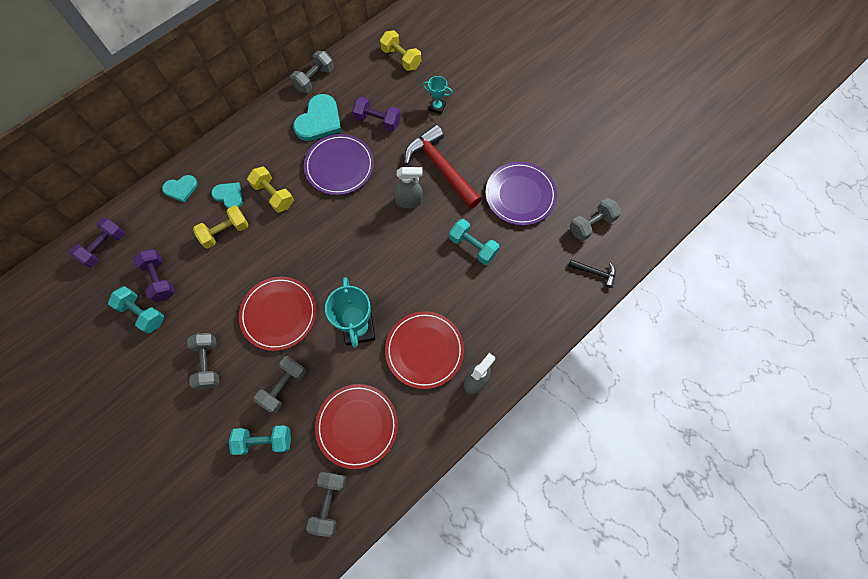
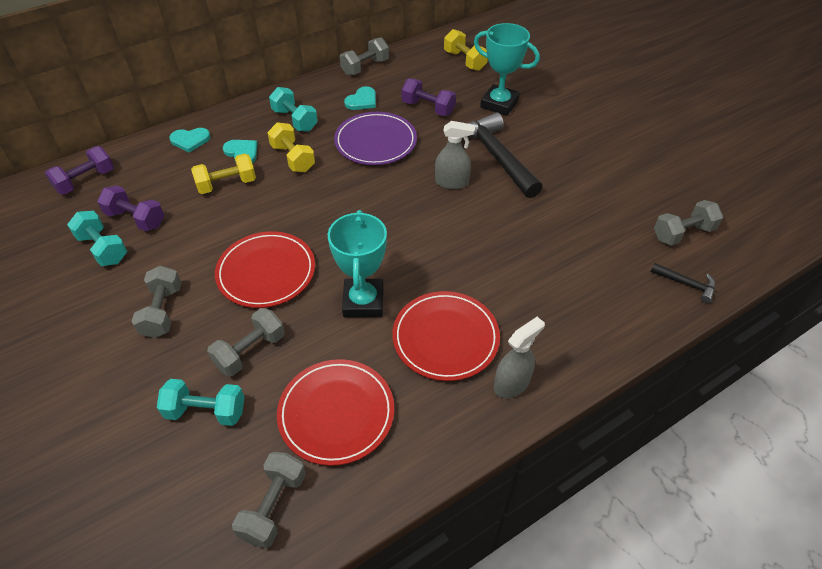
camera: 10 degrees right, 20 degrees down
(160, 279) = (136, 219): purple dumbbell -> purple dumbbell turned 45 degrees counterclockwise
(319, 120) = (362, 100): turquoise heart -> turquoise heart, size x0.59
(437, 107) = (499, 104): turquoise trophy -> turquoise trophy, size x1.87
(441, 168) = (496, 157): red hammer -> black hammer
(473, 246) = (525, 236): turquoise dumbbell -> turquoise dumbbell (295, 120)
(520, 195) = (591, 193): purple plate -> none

====

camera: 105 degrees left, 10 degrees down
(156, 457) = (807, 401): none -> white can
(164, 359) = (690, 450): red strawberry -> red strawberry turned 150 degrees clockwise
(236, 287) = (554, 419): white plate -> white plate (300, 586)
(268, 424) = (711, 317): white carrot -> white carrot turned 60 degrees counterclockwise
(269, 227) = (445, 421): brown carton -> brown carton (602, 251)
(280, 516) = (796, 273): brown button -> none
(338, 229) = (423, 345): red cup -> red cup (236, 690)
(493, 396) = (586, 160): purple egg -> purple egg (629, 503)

====

Write down exactly the span of lines above from the one containing "(164, 359) = (690, 450): red" to the one containing "(493, 396) = (586, 160): purple", both ends included.

(164, 359) = (690, 450): red strawberry -> red strawberry turned 150 degrees clockwise
(236, 287) = (554, 419): white plate -> white plate (300, 586)
(268, 424) = (711, 317): white carrot -> white carrot turned 60 degrees counterclockwise
(269, 227) = (445, 421): brown carton -> brown carton (602, 251)
(280, 516) = (796, 273): brown button -> none
(338, 229) = (423, 345): red cup -> red cup (236, 690)
(493, 396) = (586, 160): purple egg -> purple egg (629, 503)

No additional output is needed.